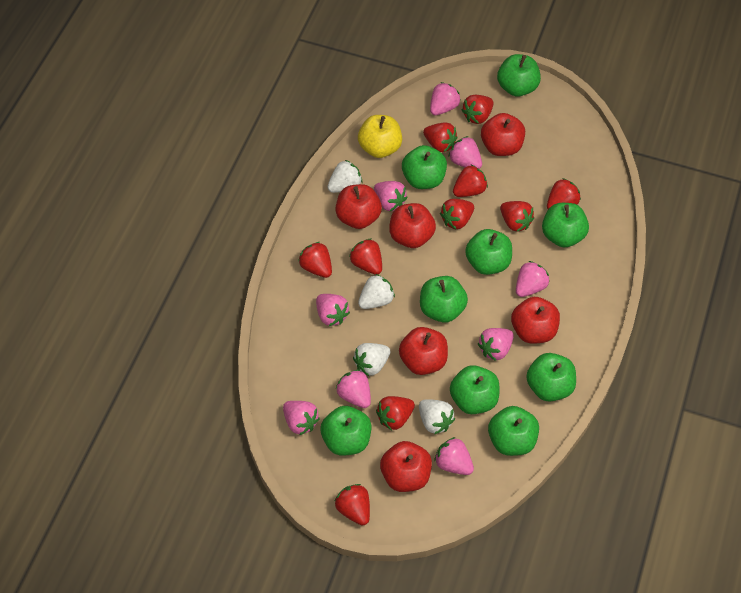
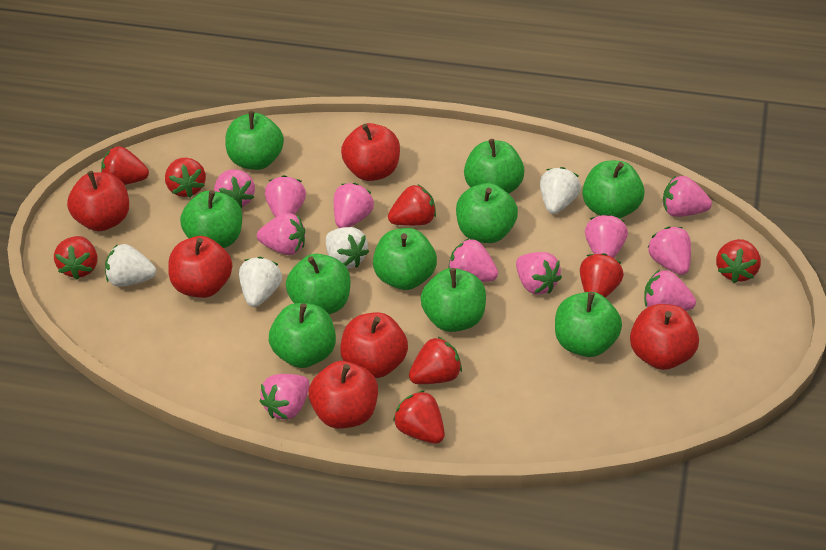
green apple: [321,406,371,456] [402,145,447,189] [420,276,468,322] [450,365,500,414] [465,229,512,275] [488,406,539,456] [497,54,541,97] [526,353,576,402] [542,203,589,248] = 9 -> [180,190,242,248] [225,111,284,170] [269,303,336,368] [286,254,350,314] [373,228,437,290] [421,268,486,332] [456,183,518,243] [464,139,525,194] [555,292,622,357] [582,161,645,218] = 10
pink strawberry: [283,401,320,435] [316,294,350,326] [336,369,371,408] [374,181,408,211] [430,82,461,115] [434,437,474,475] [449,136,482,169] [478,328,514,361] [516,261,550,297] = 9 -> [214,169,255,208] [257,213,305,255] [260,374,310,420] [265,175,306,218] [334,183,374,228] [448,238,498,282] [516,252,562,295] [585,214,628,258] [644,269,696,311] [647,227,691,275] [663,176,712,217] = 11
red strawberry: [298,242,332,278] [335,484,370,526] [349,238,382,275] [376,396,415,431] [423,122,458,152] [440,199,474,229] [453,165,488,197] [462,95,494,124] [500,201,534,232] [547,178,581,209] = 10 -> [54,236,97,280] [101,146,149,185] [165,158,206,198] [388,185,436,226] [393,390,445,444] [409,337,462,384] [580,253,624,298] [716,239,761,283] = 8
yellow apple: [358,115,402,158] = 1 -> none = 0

# # #

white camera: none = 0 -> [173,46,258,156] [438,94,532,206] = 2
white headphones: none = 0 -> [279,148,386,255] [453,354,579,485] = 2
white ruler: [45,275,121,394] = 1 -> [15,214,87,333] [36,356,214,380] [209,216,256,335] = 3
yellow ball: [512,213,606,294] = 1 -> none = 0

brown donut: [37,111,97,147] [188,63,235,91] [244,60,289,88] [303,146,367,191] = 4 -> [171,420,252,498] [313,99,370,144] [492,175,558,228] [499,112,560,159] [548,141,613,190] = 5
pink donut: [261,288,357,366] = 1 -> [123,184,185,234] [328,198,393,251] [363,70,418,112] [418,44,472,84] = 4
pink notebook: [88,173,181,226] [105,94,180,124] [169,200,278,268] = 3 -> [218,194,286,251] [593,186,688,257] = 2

# # #

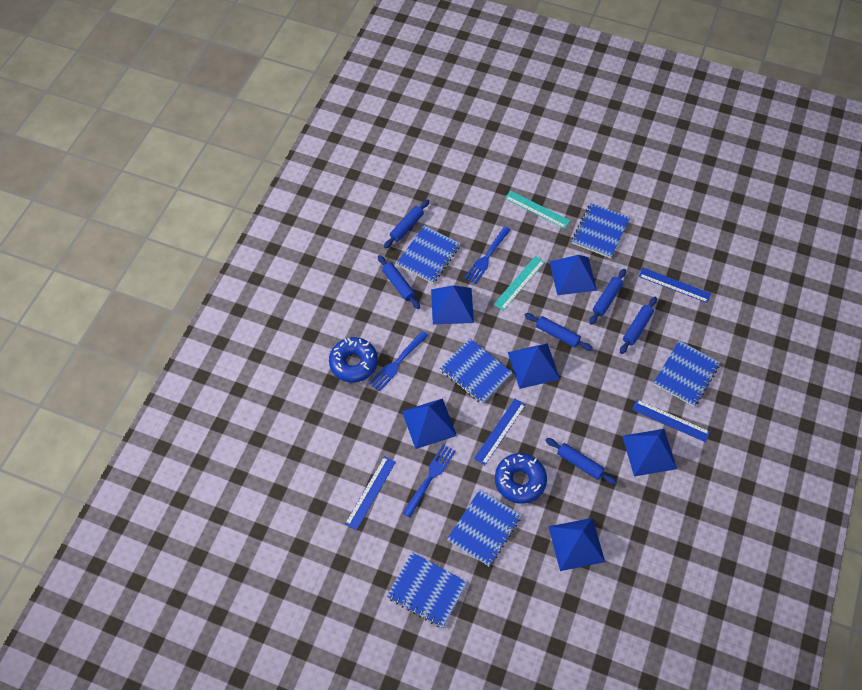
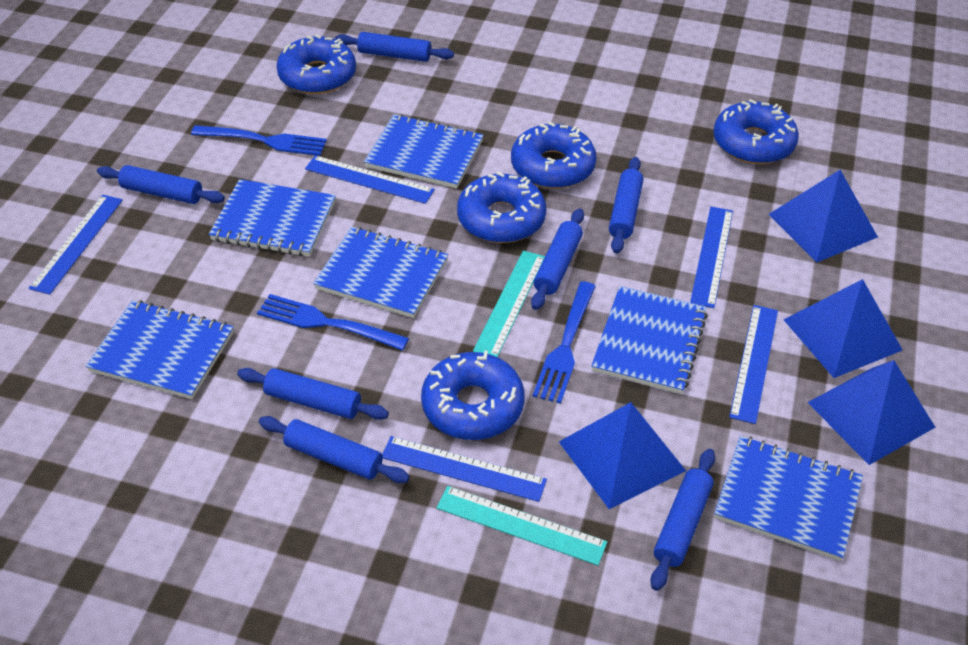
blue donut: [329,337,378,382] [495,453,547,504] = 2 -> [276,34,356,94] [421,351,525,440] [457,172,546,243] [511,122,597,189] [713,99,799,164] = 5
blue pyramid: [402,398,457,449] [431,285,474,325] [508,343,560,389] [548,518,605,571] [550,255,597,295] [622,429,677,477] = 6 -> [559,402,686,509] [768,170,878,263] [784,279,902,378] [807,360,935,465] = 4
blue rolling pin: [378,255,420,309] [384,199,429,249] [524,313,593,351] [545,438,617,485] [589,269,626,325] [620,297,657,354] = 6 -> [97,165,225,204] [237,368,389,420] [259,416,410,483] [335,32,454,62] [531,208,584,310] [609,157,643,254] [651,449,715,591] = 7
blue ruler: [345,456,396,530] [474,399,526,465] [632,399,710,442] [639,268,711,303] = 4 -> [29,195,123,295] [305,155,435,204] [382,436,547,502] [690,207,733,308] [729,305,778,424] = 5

# # #

Directions for this task: Your answer should be the lines of the listing above between the line holding "green apple: [321,406,371,456]" and the line holding "red strawberry: [298,242,332,278]", inclusive, restated word for word and alone.

Answer to this exercise:
green apple: [321,406,371,456] [402,145,447,189] [420,276,468,322] [450,365,500,414] [465,229,512,275] [488,406,539,456] [497,54,541,97] [526,353,576,402] [542,203,589,248] = 9 -> [180,190,242,248] [225,111,284,170] [269,303,336,368] [286,254,350,314] [373,228,437,290] [421,268,486,332] [456,183,518,243] [464,139,525,194] [555,292,622,357] [582,161,645,218] = 10
pink strawberry: [283,401,320,435] [316,294,350,326] [336,369,371,408] [374,181,408,211] [430,82,461,115] [434,437,474,475] [449,136,482,169] [478,328,514,361] [516,261,550,297] = 9 -> [214,169,255,208] [257,213,305,255] [260,374,310,420] [265,175,306,218] [334,183,374,228] [448,238,498,282] [516,252,562,295] [585,214,628,258] [644,269,696,311] [647,227,691,275] [663,176,712,217] = 11
red strawberry: [298,242,332,278] [335,484,370,526] [349,238,382,275] [376,396,415,431] [423,122,458,152] [440,199,474,229] [453,165,488,197] [462,95,494,124] [500,201,534,232] [547,178,581,209] = 10 -> [54,236,97,280] [101,146,149,185] [165,158,206,198] [388,185,436,226] [393,390,445,444] [409,337,462,384] [580,253,624,298] [716,239,761,283] = 8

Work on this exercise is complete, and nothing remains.